→ **Your assignment**
Output must consist only of the lines of the material below from the one with "building: [179,307,211,339] ->" through the one with "building: [394,43,480,127] ->", each reproduced exactly; no pictures belong in it.

Top of Data in this exercise

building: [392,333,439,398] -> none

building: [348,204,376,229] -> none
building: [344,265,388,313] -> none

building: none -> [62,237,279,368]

Bottom of Data in this exercise
Top of Data in this exercise

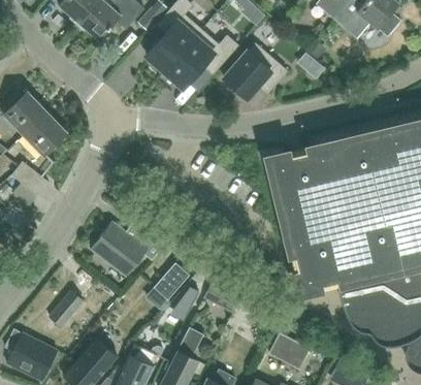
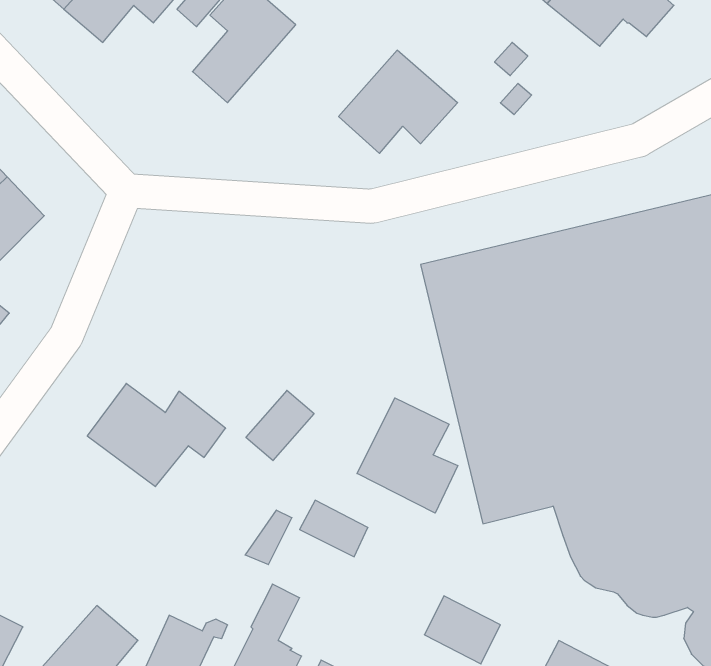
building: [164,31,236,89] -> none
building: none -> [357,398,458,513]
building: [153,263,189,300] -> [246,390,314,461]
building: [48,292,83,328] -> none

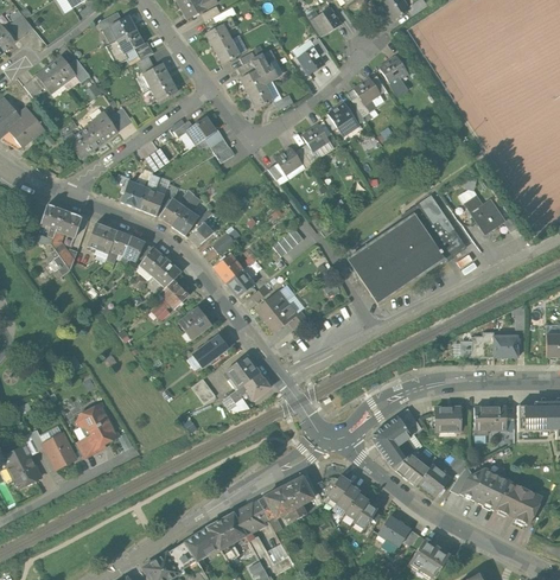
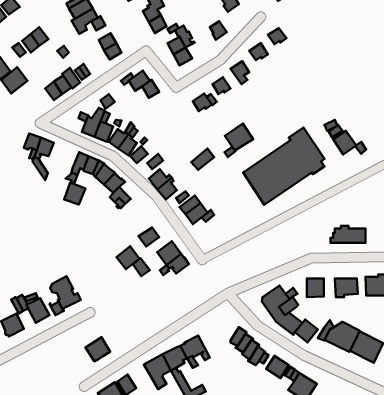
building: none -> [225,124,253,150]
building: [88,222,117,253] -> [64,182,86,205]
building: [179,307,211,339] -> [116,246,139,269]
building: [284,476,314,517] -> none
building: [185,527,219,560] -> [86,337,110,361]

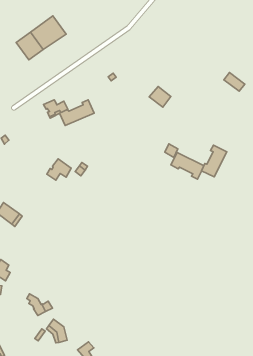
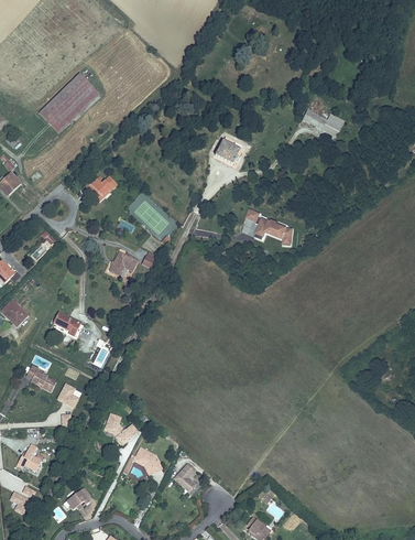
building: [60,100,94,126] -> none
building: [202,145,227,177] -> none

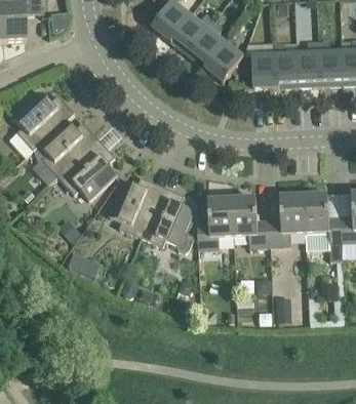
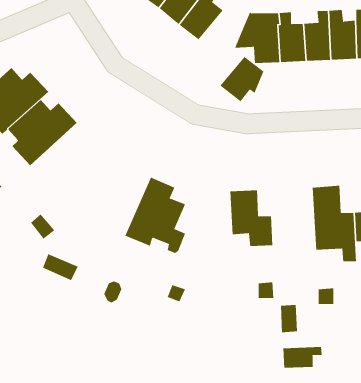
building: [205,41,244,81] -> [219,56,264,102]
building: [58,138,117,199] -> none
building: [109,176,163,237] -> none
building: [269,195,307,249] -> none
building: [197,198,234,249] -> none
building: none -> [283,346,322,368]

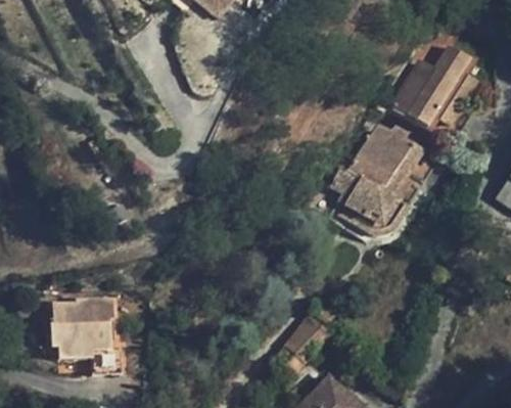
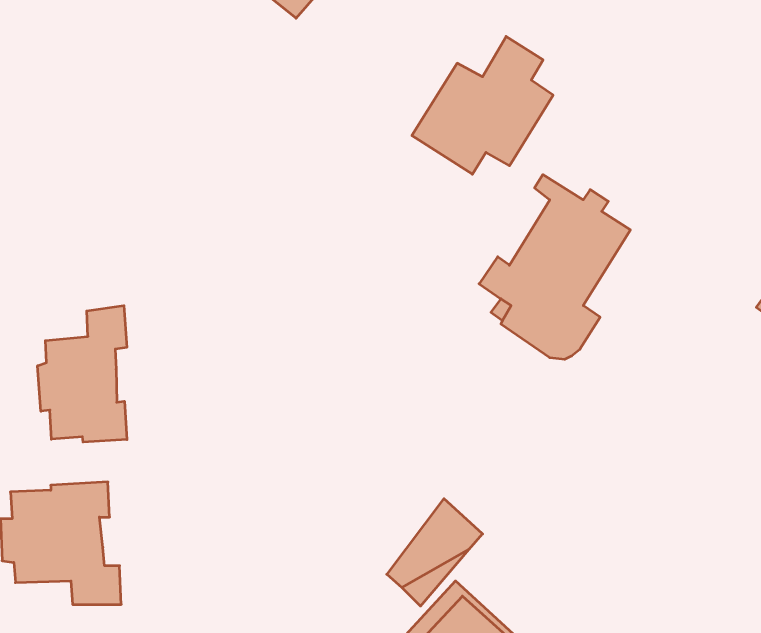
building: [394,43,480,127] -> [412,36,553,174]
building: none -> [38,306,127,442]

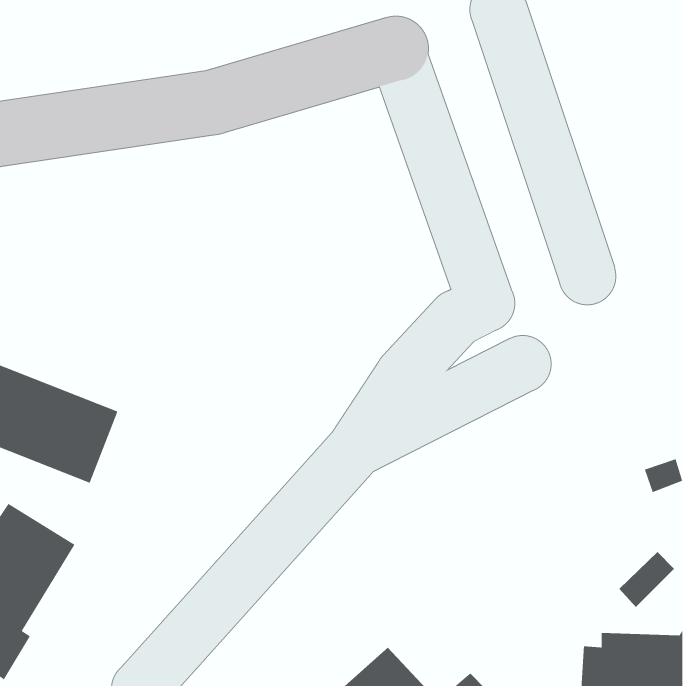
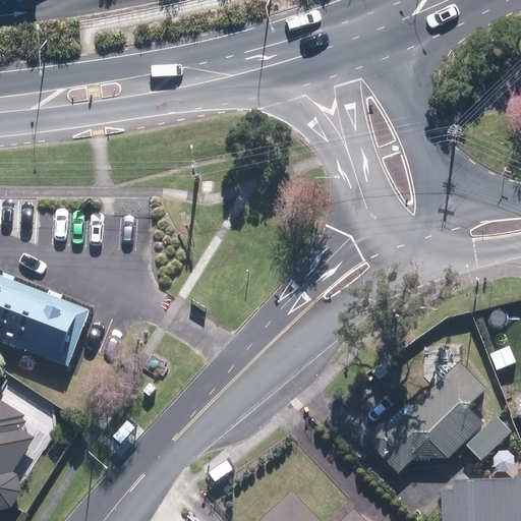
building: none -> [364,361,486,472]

Bottom of Data in this exercise

→ **Answer area**
building: [179,307,211,339] -> [116,246,139,269]
building: [284,476,314,517] -> none
building: [185,527,219,560] -> [86,337,110,361]

building: [60,100,94,126] -> none
building: [202,145,227,177] -> none

building: [205,41,244,81] -> [219,56,264,102]
building: [58,138,117,199] -> none
building: [109,176,163,237] -> none
building: [269,195,307,249] -> none
building: [197,198,234,249] -> none
building: none -> [283,346,322,368]

building: [394,43,480,127] -> [412,36,553,174]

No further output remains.